__EXERCISE DESCRIPTION__. Produce the full set of records below once more, exactly as they stand.

++++ SOURCE MATERIAL

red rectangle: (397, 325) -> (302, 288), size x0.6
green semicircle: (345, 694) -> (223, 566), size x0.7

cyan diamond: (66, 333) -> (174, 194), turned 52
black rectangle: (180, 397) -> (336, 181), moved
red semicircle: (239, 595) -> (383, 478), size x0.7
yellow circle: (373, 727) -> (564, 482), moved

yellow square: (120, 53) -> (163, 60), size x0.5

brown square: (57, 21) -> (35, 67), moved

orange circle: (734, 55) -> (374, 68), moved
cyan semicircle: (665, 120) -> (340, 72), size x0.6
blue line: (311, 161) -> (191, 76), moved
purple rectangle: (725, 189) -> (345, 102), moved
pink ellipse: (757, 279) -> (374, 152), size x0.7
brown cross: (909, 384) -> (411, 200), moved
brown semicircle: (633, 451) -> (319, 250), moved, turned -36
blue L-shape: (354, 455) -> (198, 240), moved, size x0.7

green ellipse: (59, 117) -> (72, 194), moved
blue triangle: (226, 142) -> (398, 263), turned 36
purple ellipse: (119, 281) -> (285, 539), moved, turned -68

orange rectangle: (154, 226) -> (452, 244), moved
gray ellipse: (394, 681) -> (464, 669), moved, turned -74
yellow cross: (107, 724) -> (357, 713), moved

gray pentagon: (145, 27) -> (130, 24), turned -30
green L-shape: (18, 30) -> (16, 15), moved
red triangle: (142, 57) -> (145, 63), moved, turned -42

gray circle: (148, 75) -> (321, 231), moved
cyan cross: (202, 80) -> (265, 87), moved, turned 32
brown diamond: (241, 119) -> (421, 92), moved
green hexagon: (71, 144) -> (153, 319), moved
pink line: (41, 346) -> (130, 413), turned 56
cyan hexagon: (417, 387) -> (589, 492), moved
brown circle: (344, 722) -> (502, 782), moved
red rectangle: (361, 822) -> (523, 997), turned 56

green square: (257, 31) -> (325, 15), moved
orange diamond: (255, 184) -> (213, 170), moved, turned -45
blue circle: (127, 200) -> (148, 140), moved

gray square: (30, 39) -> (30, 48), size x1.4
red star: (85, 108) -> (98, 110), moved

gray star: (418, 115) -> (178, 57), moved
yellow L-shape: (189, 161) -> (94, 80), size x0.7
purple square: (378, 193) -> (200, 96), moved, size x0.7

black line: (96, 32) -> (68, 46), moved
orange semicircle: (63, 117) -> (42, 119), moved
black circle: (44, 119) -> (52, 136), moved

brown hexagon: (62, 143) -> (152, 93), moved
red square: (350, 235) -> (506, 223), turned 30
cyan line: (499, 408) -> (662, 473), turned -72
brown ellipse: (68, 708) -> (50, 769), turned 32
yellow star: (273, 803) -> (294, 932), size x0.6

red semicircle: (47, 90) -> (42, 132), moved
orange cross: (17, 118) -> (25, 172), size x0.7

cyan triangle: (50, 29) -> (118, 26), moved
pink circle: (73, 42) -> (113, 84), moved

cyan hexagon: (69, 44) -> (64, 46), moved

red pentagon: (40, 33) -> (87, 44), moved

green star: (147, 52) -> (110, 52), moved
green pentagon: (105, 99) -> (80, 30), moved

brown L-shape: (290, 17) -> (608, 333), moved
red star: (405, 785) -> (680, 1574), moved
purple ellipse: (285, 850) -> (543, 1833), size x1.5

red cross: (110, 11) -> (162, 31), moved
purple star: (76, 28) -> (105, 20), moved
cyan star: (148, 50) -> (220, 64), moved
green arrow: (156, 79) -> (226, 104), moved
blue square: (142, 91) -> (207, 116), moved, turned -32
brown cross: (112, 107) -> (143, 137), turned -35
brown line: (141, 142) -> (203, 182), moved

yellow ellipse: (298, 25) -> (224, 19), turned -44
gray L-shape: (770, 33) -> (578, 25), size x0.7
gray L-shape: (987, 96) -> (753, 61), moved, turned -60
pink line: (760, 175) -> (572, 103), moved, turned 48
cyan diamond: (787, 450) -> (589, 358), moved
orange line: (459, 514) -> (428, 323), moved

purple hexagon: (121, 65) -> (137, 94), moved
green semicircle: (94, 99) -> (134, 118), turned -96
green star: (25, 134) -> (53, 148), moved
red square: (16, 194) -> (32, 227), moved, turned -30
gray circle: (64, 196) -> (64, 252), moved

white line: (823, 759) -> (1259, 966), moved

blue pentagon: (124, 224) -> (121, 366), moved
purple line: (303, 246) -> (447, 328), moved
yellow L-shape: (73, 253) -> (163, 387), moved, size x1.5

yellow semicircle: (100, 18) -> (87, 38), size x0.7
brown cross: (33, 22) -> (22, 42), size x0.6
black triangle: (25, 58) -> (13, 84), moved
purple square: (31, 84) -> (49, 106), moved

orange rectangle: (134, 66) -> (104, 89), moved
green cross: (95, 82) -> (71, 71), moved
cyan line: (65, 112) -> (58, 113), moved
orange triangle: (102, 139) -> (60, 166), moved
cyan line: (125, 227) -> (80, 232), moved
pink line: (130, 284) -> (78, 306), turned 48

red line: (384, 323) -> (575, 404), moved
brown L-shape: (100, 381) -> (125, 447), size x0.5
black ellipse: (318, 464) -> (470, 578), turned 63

++++++++

__TASK SOLUTION__.
red rectangle: (397, 325) -> (302, 288), size x0.6
green semicircle: (345, 694) -> (223, 566), size x0.7

cyan diamond: (66, 333) -> (174, 194), turned 52
black rectangle: (180, 397) -> (336, 181), moved
red semicircle: (239, 595) -> (383, 478), size x0.7
yellow circle: (373, 727) -> (564, 482), moved

yellow square: (120, 53) -> (163, 60), size x0.5

brown square: (57, 21) -> (35, 67), moved

orange circle: (734, 55) -> (374, 68), moved
cyan semicircle: (665, 120) -> (340, 72), size x0.6
blue line: (311, 161) -> (191, 76), moved
purple rectangle: (725, 189) -> (345, 102), moved
pink ellipse: (757, 279) -> (374, 152), size x0.7
brown cross: (909, 384) -> (411, 200), moved
brown semicircle: (633, 451) -> (319, 250), moved, turned -36
blue L-shape: (354, 455) -> (198, 240), moved, size x0.7

green ellipse: (59, 117) -> (72, 194), moved
blue triangle: (226, 142) -> (398, 263), turned 36
purple ellipse: (119, 281) -> (285, 539), moved, turned -68

orange rectangle: (154, 226) -> (452, 244), moved
gray ellipse: (394, 681) -> (464, 669), moved, turned -74
yellow cross: (107, 724) -> (357, 713), moved

gray pentagon: (145, 27) -> (130, 24), turned -30
green L-shape: (18, 30) -> (16, 15), moved
red triangle: (142, 57) -> (145, 63), moved, turned -42

gray circle: (148, 75) -> (321, 231), moved
cyan cross: (202, 80) -> (265, 87), moved, turned 32
brown diamond: (241, 119) -> (421, 92), moved
green hexagon: (71, 144) -> (153, 319), moved
pink line: (41, 346) -> (130, 413), turned 56
cyan hexagon: (417, 387) -> (589, 492), moved
brown circle: (344, 722) -> (502, 782), moved
red rectangle: (361, 822) -> (523, 997), turned 56

green square: (257, 31) -> (325, 15), moved
orange diamond: (255, 184) -> (213, 170), moved, turned -45
blue circle: (127, 200) -> (148, 140), moved

gray square: (30, 39) -> (30, 48), size x1.4
red star: (85, 108) -> (98, 110), moved

gray star: (418, 115) -> (178, 57), moved
yellow L-shape: (189, 161) -> (94, 80), size x0.7
purple square: (378, 193) -> (200, 96), moved, size x0.7

black line: (96, 32) -> (68, 46), moved
orange semicircle: (63, 117) -> (42, 119), moved
black circle: (44, 119) -> (52, 136), moved

brown hexagon: (62, 143) -> (152, 93), moved
red square: (350, 235) -> (506, 223), turned 30
cyan line: (499, 408) -> (662, 473), turned -72
brown ellipse: (68, 708) -> (50, 769), turned 32
yellow star: (273, 803) -> (294, 932), size x0.6

red semicircle: (47, 90) -> (42, 132), moved
orange cross: (17, 118) -> (25, 172), size x0.7

cyan triangle: (50, 29) -> (118, 26), moved
pink circle: (73, 42) -> (113, 84), moved

cyan hexagon: (69, 44) -> (64, 46), moved

red pentagon: (40, 33) -> (87, 44), moved

green star: (147, 52) -> (110, 52), moved
green pentagon: (105, 99) -> (80, 30), moved

brown L-shape: (290, 17) -> (608, 333), moved
red star: (405, 785) -> (680, 1574), moved
purple ellipse: (285, 850) -> (543, 1833), size x1.5

red cross: (110, 11) -> (162, 31), moved
purple star: (76, 28) -> (105, 20), moved
cyan star: (148, 50) -> (220, 64), moved
green arrow: (156, 79) -> (226, 104), moved
blue square: (142, 91) -> (207, 116), moved, turned -32
brown cross: (112, 107) -> (143, 137), turned -35
brown line: (141, 142) -> (203, 182), moved

yellow ellipse: (298, 25) -> (224, 19), turned -44
gray L-shape: (770, 33) -> (578, 25), size x0.7
gray L-shape: (987, 96) -> (753, 61), moved, turned -60
pink line: (760, 175) -> (572, 103), moved, turned 48
cyan diamond: (787, 450) -> (589, 358), moved
orange line: (459, 514) -> (428, 323), moved

purple hexagon: (121, 65) -> (137, 94), moved
green semicircle: (94, 99) -> (134, 118), turned -96
green star: (25, 134) -> (53, 148), moved
red square: (16, 194) -> (32, 227), moved, turned -30
gray circle: (64, 196) -> (64, 252), moved

white line: (823, 759) -> (1259, 966), moved

blue pentagon: (124, 224) -> (121, 366), moved
purple line: (303, 246) -> (447, 328), moved
yellow L-shape: (73, 253) -> (163, 387), moved, size x1.5

yellow semicircle: (100, 18) -> (87, 38), size x0.7
brown cross: (33, 22) -> (22, 42), size x0.6
black triangle: (25, 58) -> (13, 84), moved
purple square: (31, 84) -> (49, 106), moved

orange rectangle: (134, 66) -> (104, 89), moved
green cross: (95, 82) -> (71, 71), moved
cyan line: (65, 112) -> (58, 113), moved
orange triangle: (102, 139) -> (60, 166), moved
cyan line: (125, 227) -> (80, 232), moved
pink line: (130, 284) -> (78, 306), turned 48

red line: (384, 323) -> (575, 404), moved
brown L-shape: (100, 381) -> (125, 447), size x0.5
black ellipse: (318, 464) -> (470, 578), turned 63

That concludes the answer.